- _Extracted information_
-- -- --

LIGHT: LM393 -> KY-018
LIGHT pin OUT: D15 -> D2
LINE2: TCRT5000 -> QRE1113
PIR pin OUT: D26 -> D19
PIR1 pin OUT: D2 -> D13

-- -- --

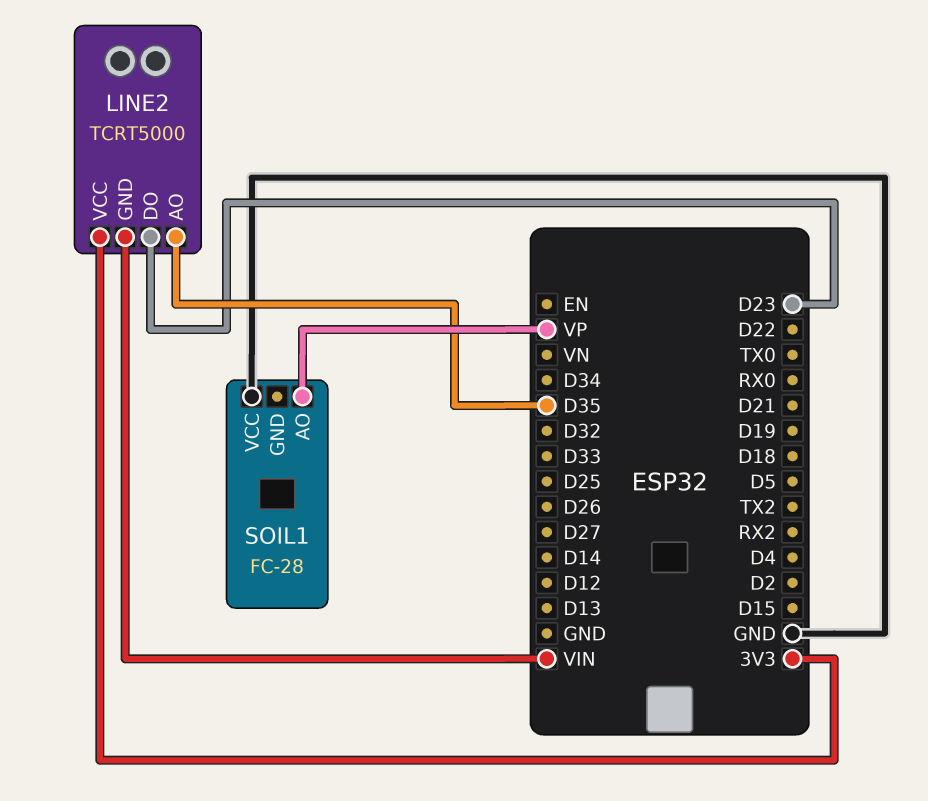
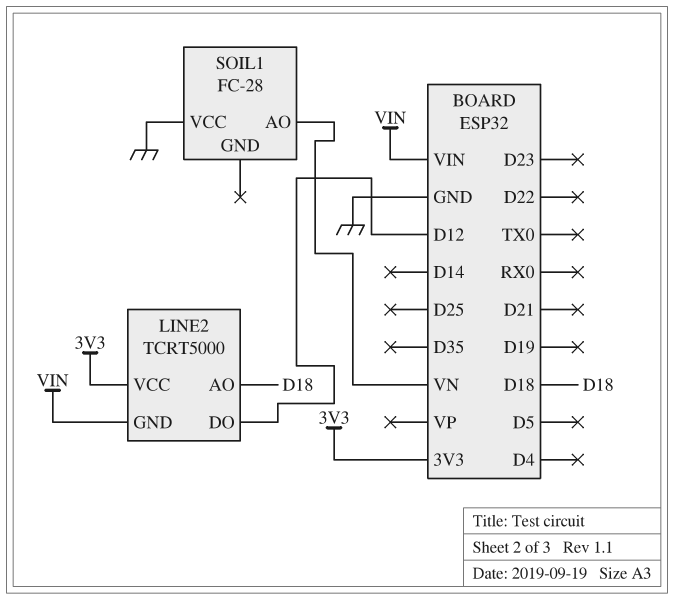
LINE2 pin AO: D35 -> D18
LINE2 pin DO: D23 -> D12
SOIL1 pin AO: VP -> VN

-- -- --

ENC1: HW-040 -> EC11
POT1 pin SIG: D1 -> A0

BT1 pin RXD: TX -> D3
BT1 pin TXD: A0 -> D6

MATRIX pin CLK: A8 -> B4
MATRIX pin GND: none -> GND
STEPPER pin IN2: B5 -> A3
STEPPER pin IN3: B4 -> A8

-- -- --

- _Your goal_
Starting at the line above that contains "LIGHT: LM393 -> KY-018", repeat each line exactly up to and including the line that contains "PIR1 pin OUT: D2 -> D13", and stop there.

- _Answer to this problem_
LIGHT: LM393 -> KY-018
LIGHT pin OUT: D15 -> D2
LINE2: TCRT5000 -> QRE1113
PIR pin OUT: D26 -> D19
PIR1 pin OUT: D2 -> D13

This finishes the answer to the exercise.